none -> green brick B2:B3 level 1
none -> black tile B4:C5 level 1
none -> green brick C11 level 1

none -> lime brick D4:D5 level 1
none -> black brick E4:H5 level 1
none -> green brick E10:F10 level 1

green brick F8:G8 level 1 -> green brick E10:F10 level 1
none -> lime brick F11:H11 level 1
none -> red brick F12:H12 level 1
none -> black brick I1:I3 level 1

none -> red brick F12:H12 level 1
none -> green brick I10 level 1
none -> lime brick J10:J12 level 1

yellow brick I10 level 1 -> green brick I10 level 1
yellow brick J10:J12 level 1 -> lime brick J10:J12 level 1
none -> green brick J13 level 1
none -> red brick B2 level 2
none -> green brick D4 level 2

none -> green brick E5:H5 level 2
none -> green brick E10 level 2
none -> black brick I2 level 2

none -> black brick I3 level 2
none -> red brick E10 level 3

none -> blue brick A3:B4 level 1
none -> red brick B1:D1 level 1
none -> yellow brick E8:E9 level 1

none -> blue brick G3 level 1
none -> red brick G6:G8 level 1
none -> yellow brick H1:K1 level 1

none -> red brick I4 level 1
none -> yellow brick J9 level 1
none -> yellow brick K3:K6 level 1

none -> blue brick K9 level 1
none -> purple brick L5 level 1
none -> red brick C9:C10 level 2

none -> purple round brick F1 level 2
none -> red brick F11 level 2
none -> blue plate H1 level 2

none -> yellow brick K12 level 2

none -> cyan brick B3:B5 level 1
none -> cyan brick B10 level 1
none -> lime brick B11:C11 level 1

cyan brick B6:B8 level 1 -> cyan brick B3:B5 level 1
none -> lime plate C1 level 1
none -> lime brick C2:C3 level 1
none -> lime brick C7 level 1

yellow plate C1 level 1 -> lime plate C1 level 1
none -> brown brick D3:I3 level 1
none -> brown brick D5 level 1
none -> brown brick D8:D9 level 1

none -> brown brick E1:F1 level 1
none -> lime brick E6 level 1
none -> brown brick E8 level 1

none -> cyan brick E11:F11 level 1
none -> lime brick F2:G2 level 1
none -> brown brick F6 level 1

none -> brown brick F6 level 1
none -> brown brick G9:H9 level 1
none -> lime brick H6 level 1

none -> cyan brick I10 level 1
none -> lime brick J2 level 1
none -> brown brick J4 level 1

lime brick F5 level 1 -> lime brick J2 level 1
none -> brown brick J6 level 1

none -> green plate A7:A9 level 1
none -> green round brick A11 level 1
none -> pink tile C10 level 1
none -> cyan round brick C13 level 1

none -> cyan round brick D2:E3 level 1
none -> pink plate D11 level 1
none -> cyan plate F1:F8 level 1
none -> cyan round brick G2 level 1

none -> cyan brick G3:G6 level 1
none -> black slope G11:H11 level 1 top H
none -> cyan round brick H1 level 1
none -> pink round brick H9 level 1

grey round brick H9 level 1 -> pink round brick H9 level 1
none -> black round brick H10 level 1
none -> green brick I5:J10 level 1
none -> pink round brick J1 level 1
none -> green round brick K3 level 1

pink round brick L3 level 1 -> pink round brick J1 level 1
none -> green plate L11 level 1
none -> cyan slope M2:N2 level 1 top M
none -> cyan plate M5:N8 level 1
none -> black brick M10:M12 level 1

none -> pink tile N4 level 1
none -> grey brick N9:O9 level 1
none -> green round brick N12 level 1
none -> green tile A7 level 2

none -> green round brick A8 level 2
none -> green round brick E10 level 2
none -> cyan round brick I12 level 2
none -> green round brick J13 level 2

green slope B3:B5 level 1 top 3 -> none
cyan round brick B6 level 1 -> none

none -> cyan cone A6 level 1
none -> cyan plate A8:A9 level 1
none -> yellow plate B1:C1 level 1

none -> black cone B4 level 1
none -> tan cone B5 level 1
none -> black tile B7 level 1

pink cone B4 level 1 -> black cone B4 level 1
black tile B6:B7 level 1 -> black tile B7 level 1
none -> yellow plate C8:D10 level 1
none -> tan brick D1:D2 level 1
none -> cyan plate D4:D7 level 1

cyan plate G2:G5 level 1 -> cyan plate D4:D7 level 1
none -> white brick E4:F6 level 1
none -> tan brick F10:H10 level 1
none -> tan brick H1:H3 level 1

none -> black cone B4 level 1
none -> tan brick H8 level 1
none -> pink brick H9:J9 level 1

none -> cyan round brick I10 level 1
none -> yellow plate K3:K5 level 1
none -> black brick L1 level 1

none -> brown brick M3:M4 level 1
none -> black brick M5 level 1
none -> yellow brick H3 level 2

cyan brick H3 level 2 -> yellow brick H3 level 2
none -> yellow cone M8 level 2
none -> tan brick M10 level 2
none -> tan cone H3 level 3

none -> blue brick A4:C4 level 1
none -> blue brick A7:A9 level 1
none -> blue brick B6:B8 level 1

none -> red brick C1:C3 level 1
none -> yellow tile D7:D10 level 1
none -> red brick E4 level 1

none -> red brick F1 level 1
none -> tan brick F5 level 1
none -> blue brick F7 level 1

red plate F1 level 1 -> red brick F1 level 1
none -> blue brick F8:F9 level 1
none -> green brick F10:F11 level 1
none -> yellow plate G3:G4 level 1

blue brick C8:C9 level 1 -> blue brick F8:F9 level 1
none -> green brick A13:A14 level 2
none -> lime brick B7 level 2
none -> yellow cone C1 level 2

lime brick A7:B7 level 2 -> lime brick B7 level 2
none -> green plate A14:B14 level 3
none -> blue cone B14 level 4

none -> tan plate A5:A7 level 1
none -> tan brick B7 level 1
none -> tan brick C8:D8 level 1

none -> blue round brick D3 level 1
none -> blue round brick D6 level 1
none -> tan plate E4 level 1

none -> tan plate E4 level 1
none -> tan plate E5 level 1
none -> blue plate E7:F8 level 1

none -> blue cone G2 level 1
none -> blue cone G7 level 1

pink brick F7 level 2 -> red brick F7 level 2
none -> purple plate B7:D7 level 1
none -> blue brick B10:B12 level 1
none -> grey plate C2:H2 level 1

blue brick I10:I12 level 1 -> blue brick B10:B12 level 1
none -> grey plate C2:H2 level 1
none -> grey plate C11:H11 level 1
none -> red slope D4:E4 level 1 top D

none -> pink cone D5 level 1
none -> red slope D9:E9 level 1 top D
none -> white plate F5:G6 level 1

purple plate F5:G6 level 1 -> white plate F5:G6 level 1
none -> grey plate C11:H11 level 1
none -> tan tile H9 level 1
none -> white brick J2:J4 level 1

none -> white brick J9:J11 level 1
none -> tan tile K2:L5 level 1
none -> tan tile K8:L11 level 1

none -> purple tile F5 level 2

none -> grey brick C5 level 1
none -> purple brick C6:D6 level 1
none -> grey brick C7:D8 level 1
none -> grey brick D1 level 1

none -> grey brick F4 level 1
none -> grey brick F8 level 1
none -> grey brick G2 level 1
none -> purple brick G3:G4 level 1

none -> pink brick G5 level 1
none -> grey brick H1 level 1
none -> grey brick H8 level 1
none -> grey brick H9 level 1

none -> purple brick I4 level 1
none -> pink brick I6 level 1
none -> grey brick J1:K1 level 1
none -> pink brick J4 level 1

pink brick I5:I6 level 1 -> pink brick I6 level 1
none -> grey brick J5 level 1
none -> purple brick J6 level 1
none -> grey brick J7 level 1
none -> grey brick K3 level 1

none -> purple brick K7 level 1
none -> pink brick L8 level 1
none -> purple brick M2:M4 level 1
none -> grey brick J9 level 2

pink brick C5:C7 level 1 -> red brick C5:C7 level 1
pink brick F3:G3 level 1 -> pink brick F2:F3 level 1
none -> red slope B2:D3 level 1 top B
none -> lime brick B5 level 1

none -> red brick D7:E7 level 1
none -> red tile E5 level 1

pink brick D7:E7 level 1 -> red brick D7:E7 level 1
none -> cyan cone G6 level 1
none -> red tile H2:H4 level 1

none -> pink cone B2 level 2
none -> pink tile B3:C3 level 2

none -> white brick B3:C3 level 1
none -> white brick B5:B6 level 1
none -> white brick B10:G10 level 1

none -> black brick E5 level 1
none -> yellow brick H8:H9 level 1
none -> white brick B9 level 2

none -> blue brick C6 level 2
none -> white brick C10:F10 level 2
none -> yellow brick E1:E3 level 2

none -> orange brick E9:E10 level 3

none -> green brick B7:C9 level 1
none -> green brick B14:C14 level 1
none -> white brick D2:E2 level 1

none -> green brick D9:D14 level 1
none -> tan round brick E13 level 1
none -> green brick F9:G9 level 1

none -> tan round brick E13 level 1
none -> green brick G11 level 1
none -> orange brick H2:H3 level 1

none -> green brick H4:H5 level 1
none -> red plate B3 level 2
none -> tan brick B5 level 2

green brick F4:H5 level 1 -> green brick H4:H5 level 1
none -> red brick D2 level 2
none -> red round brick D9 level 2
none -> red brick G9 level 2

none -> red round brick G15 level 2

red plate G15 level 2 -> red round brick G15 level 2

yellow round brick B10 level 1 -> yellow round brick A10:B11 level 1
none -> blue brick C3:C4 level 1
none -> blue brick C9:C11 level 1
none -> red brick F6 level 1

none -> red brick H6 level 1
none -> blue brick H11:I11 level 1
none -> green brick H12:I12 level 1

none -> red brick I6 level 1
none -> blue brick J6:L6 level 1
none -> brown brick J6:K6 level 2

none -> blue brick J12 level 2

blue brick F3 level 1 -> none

THE TASK | Above are the records; repeat exactly the lines from the one holding "none -> cyan brick B10 level 1" down to the one holding "none -> cyan brick E11:F11 level 1", end lines included.

RESPONSE TO THIS TASK |
none -> cyan brick B10 level 1
none -> lime brick B11:C11 level 1

cyan brick B6:B8 level 1 -> cyan brick B3:B5 level 1
none -> lime plate C1 level 1
none -> lime brick C2:C3 level 1
none -> lime brick C7 level 1

yellow plate C1 level 1 -> lime plate C1 level 1
none -> brown brick D3:I3 level 1
none -> brown brick D5 level 1
none -> brown brick D8:D9 level 1

none -> brown brick E1:F1 level 1
none -> lime brick E6 level 1
none -> brown brick E8 level 1

none -> cyan brick E11:F11 level 1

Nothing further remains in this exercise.